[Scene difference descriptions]
____

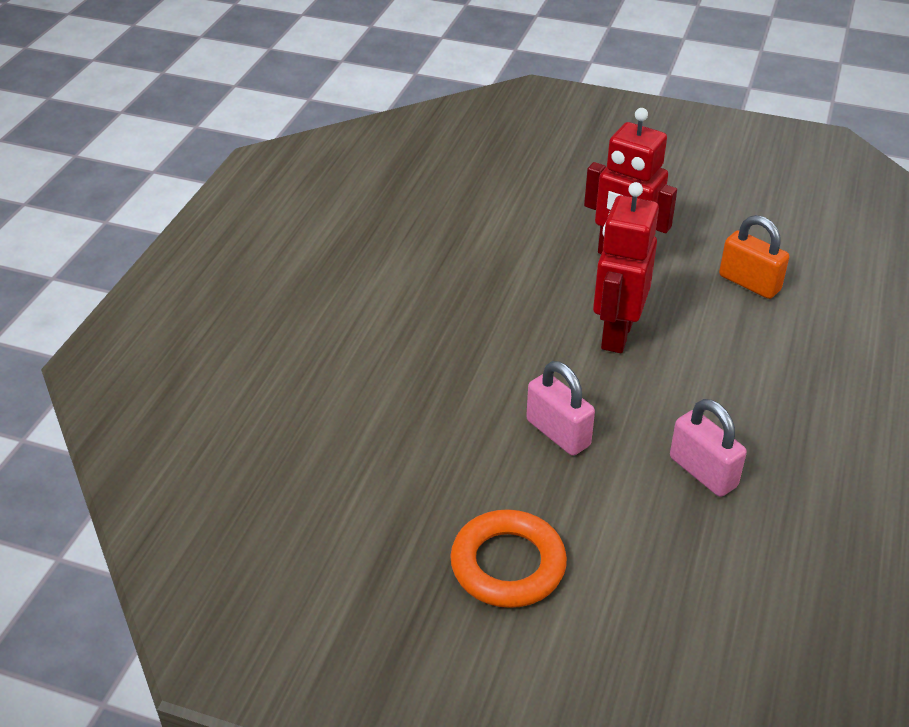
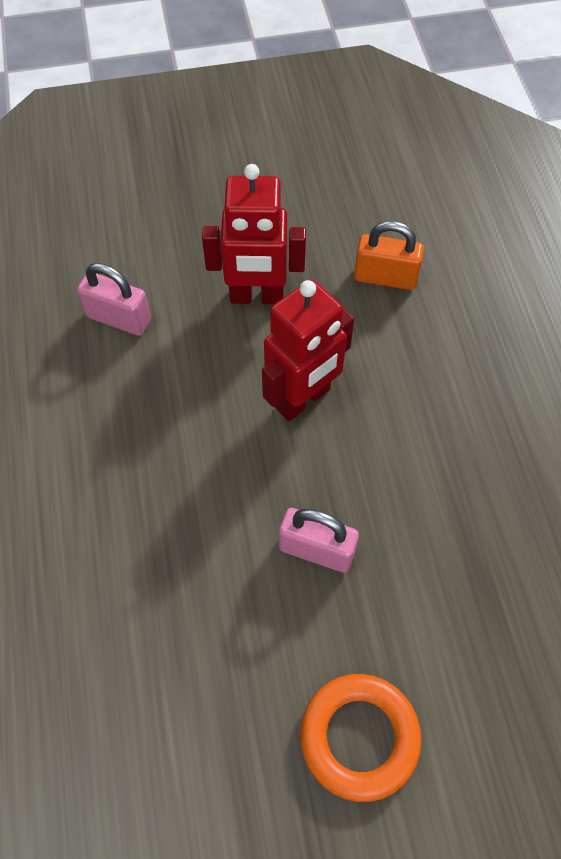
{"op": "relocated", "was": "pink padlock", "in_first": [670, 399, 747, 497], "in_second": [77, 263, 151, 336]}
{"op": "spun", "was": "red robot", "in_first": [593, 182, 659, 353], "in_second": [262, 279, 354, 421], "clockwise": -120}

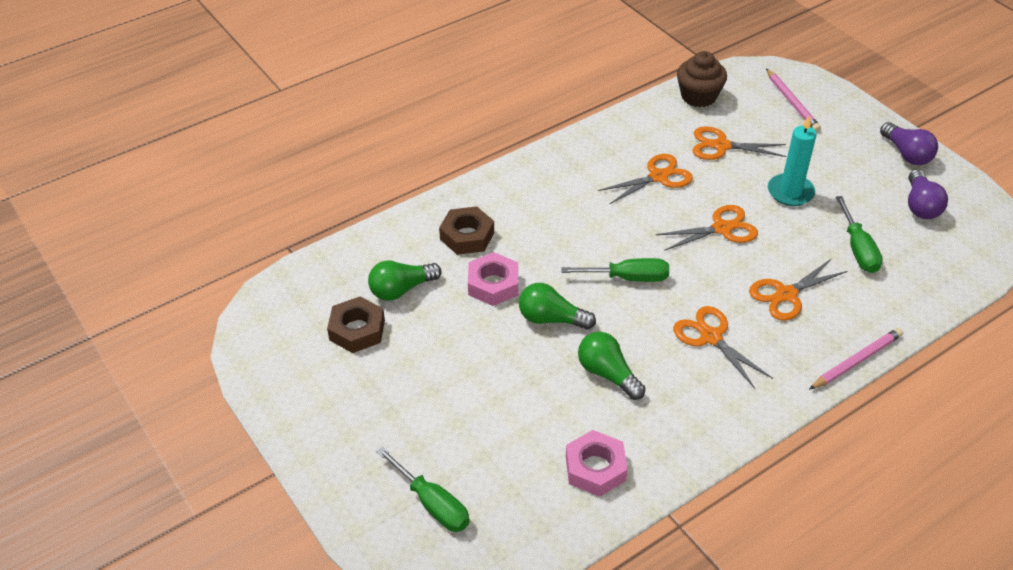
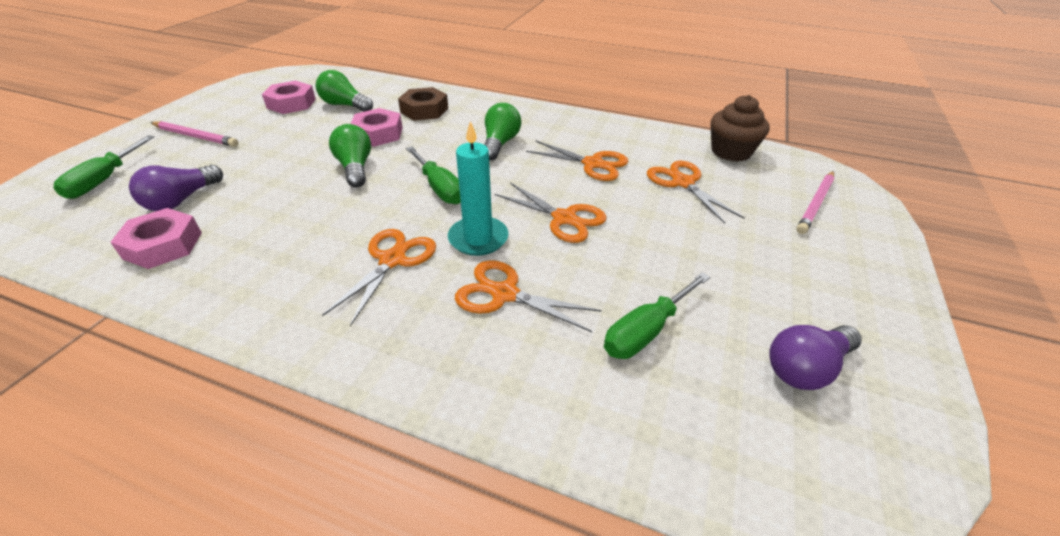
{"op": "relocated", "was": "green light bulb", "in_first": [578, 332, 646, 400], "in_second": [484, 103, 521, 161]}
{"op": "relocated", "was": "turquoise candle", "in_first": [768, 116, 817, 206], "in_second": [448, 121, 509, 256]}
{"op": "relocated", "was": "pink pencil", "in_first": [809, 328, 903, 390], "in_second": [150, 121, 238, 147]}
{"op": "relocated", "was": "purple light bulb", "in_first": [880, 122, 938, 165], "in_second": [129, 165, 223, 211]}
{"op": "colour", "was": "brown nut", "now": "pink nut", "in_first": [327, 296, 385, 353], "in_second": [262, 81, 316, 114]}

____

> [What the task requires]: Set the records down again exactly, and omit any picture in them.

> [Task solution]:
{"op": "relocated", "was": "pink padlock", "in_first": [670, 399, 747, 497], "in_second": [77, 263, 151, 336]}
{"op": "spun", "was": "red robot", "in_first": [593, 182, 659, 353], "in_second": [262, 279, 354, 421], "clockwise": -120}

{"op": "relocated", "was": "green light bulb", "in_first": [578, 332, 646, 400], "in_second": [484, 103, 521, 161]}
{"op": "relocated", "was": "turquoise candle", "in_first": [768, 116, 817, 206], "in_second": [448, 121, 509, 256]}
{"op": "relocated", "was": "pink pencil", "in_first": [809, 328, 903, 390], "in_second": [150, 121, 238, 147]}
{"op": "relocated", "was": "purple light bulb", "in_first": [880, 122, 938, 165], "in_second": [129, 165, 223, 211]}
{"op": "colour", "was": "brown nut", "now": "pink nut", "in_first": [327, 296, 385, 353], "in_second": [262, 81, 316, 114]}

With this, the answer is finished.